(Challenge)
Count the lines in the data below that contain the string "time", treating uppercase and lowercase as different. Reply with the number only.

(Data entries)
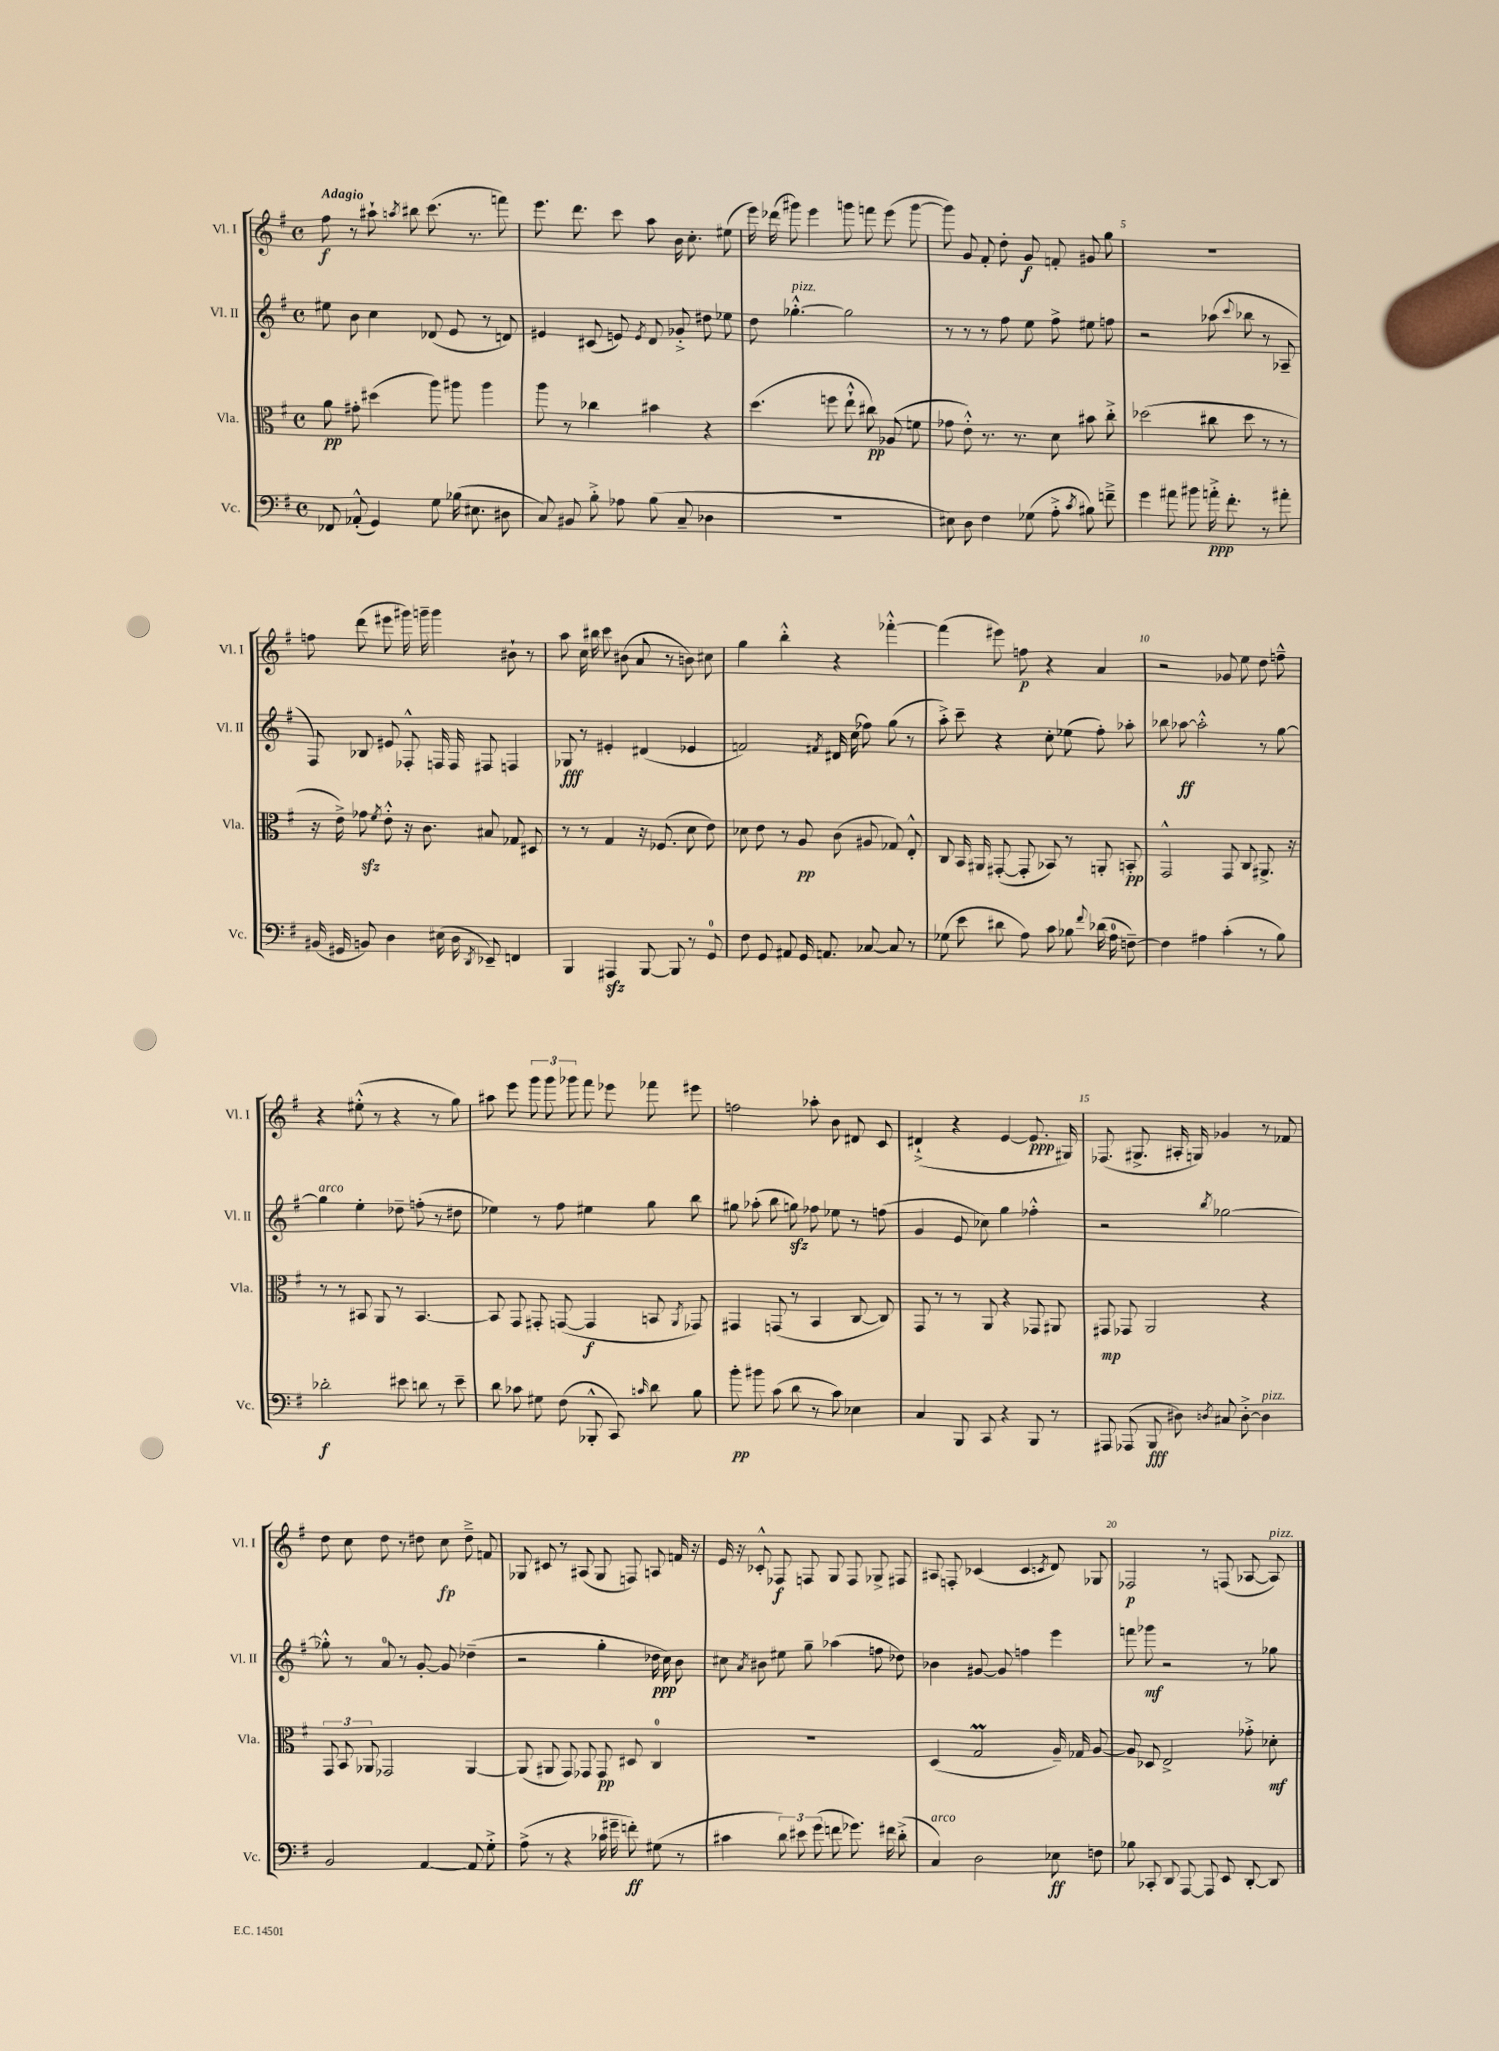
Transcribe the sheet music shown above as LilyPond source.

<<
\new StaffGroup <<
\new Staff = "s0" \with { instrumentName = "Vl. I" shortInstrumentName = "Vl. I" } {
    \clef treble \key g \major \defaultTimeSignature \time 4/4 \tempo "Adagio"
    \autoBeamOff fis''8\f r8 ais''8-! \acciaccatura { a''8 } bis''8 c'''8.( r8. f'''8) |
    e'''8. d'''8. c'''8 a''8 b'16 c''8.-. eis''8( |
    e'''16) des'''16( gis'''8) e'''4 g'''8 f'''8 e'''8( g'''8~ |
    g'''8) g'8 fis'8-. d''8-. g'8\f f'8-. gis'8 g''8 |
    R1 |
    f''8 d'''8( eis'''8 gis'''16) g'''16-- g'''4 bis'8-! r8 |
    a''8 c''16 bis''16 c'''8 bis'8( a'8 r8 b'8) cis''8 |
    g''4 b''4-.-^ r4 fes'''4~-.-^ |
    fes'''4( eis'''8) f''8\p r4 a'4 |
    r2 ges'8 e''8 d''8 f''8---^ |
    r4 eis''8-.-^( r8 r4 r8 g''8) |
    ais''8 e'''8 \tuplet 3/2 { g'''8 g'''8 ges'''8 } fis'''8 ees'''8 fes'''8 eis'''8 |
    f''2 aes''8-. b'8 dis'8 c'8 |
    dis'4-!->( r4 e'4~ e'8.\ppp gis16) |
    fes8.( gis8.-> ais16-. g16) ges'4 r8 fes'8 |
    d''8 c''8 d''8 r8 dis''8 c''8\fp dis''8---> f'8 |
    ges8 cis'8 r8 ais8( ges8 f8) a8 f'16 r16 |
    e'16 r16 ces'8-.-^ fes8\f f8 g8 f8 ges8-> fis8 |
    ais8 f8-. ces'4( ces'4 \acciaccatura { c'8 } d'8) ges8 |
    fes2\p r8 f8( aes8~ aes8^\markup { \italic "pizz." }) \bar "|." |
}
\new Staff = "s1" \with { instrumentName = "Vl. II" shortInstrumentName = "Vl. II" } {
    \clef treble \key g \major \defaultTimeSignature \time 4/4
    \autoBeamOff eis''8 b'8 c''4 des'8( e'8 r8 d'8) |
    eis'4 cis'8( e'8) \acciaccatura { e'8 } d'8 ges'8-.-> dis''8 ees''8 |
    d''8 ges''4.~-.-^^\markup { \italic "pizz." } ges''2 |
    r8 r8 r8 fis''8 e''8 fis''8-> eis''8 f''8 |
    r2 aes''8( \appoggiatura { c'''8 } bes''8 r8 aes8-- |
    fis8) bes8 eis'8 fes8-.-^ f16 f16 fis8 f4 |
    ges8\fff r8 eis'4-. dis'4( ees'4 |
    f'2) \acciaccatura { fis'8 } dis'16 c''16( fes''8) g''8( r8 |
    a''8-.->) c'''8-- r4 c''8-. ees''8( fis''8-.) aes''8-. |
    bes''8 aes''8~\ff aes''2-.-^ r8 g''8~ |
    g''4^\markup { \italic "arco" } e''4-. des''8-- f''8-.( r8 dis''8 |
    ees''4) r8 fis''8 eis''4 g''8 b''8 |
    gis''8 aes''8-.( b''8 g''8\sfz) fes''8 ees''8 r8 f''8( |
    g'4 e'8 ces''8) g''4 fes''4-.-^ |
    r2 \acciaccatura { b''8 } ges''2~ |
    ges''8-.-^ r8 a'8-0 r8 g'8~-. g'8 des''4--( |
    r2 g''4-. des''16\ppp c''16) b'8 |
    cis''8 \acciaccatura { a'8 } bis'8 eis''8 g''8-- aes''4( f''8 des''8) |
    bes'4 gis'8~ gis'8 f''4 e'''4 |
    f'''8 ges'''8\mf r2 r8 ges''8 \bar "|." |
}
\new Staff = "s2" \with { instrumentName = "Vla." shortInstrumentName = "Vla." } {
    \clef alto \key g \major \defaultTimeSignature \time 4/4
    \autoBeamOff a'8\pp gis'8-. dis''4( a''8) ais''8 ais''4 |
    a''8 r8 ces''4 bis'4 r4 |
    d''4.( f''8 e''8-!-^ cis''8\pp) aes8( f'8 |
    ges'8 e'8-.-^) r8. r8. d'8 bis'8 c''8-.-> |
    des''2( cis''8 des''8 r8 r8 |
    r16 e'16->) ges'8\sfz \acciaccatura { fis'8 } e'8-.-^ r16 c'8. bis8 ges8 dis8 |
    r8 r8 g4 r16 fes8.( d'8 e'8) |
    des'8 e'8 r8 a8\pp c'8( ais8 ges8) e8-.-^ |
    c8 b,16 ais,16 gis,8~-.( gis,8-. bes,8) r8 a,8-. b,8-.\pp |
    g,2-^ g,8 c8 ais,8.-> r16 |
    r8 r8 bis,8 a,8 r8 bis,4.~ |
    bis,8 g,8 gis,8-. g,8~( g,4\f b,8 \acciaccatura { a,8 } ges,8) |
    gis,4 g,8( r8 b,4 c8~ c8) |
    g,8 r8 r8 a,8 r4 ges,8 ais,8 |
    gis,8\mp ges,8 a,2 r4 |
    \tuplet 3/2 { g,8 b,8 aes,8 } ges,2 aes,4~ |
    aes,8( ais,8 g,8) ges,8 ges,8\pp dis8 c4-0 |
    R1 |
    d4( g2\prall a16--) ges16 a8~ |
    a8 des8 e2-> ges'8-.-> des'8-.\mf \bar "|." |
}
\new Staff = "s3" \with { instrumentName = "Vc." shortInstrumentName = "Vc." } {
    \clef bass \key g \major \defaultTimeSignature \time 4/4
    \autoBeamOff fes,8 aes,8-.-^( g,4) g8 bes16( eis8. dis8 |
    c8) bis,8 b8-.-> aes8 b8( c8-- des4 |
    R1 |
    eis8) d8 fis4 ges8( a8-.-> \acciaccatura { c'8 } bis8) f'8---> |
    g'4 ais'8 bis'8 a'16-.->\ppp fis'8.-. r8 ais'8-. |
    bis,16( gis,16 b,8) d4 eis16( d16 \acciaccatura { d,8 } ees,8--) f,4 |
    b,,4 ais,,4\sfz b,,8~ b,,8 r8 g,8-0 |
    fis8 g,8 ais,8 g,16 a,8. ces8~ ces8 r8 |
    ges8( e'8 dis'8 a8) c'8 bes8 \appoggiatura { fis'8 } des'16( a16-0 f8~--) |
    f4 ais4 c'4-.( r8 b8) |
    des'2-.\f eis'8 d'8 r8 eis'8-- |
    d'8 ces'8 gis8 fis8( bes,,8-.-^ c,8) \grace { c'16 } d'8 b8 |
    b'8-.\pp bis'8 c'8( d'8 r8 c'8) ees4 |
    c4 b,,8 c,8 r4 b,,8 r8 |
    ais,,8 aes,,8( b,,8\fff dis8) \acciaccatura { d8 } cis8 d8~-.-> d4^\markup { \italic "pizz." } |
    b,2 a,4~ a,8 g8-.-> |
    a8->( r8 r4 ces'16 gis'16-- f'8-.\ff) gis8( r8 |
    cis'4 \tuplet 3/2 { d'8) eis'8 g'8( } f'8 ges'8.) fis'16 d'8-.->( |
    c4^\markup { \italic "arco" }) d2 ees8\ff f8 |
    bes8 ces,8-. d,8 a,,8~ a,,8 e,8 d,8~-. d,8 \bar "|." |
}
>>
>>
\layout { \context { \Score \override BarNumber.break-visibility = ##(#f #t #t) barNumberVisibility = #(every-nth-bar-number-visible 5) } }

(Answer in full)
4